▶ Prompt
Starting at the line below with "gray circle: (179, 55) -> (287, 134), moved" and stopping at the line with "pink star: (68, 64) -> (118, 162), moved", please print each line exactly, those two included, and skip every picture.

(Geometric shape edit sequences)
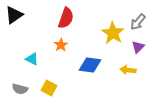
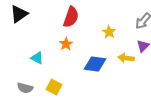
yellow star: (113, 33) -> (109, 32), moved, size x0.6
yellow arrow: (128, 70) -> (126, 58), moved

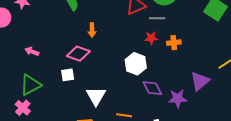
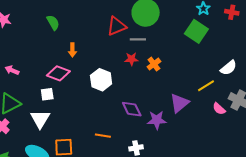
orange cross: (174, 43) -> (154, 64), turned -32
white hexagon: (136, 64) -> (101, 80), moved
white triangle: (96, 96) -> (40, 119), moved

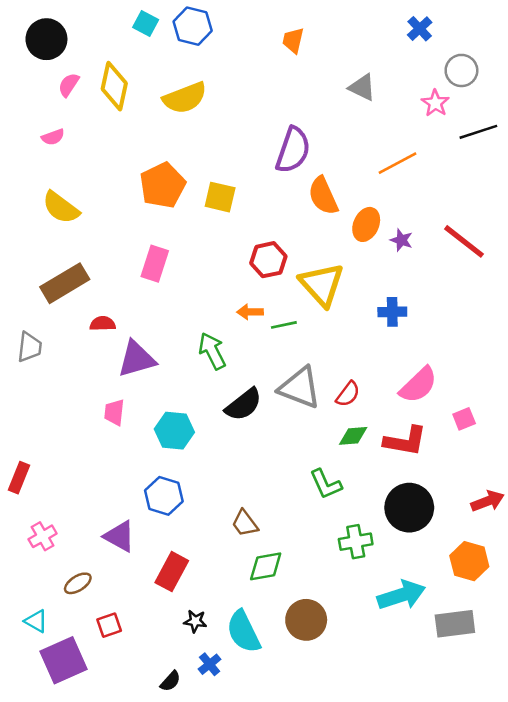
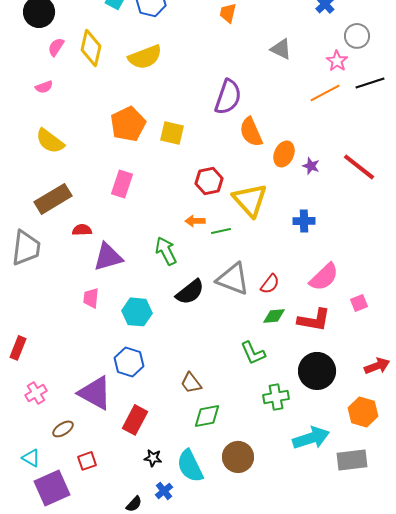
orange line: (397, 163) -> (325, 93), moved
gray trapezoid: (29, 347) -> (26, 248), size x1.5
purple triangle: (120, 536) -> (95, 393), size x1.4

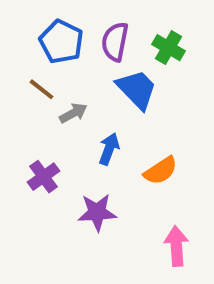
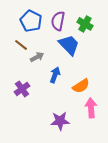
purple star: (97, 212) -> (60, 121), moved
pink arrow: (176, 246) -> (91, 108), moved

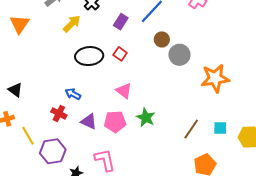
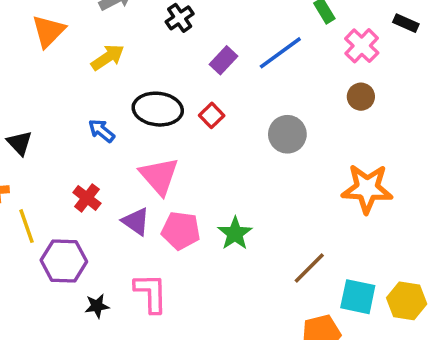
yellow arrow: (72, 24) -> (108, 57), moved
brown circle: (162, 39) -> (361, 97), moved
gray circle: (179, 55) -> (287, 134), moved
pink triangle: (124, 91) -> (159, 176), moved, size x1.4
blue arrow: (73, 94) -> (101, 131), moved
cyan square: (220, 128) -> (358, 297), moved, size x1.5

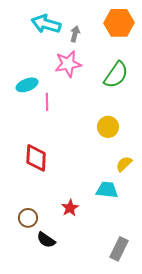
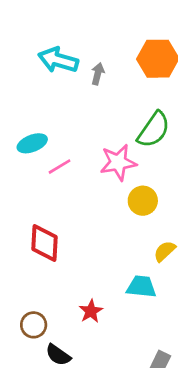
pink star: (68, 64) -> (118, 162), moved
pink line: (47, 102) -> (60, 167), turned 60

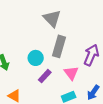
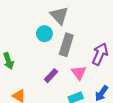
cyan circle: (36, 58) -> (44, 34), moved

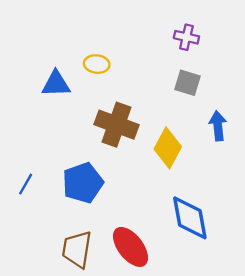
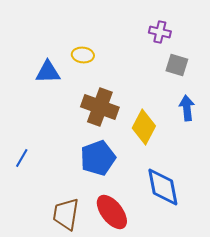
gray square: (188, 83) -> (177, 65), moved
blue pentagon: (83, 183) -> (98, 158), moved

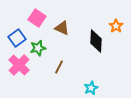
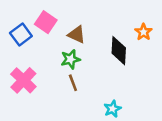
blue square: (17, 38) -> (21, 35), moved
green star: (38, 48) -> (70, 59), moved
brown line: (59, 67) -> (73, 83), turned -48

▶ Output of the exercise
gray circle: (179, 55) -> (287, 134), moved
pink triangle: (124, 91) -> (159, 176), moved, size x1.4
blue arrow: (73, 94) -> (101, 131), moved
cyan square: (220, 128) -> (358, 297), moved, size x1.5

pink star: (68, 64) -> (118, 162), moved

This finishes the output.